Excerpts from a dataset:

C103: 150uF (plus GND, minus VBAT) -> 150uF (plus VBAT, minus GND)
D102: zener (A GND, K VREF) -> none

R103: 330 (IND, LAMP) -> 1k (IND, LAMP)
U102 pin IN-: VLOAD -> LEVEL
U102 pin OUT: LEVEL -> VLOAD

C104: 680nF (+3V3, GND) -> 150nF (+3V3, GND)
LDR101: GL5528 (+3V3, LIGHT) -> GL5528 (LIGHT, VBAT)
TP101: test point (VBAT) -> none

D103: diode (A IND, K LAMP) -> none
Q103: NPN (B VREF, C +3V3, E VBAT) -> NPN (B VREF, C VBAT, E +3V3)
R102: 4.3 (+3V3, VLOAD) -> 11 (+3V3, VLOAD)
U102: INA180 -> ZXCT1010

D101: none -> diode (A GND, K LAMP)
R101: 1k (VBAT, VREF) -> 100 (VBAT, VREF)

__THE PROBLEM__
The answer must consist of every line from the entries above that contains "VLOAD".

__EXERCISE RESPONSE__
U102 pin IN-: VLOAD -> LEVEL
U102 pin OUT: LEVEL -> VLOAD
R102: 4.3 (+3V3, VLOAD) -> 11 (+3V3, VLOAD)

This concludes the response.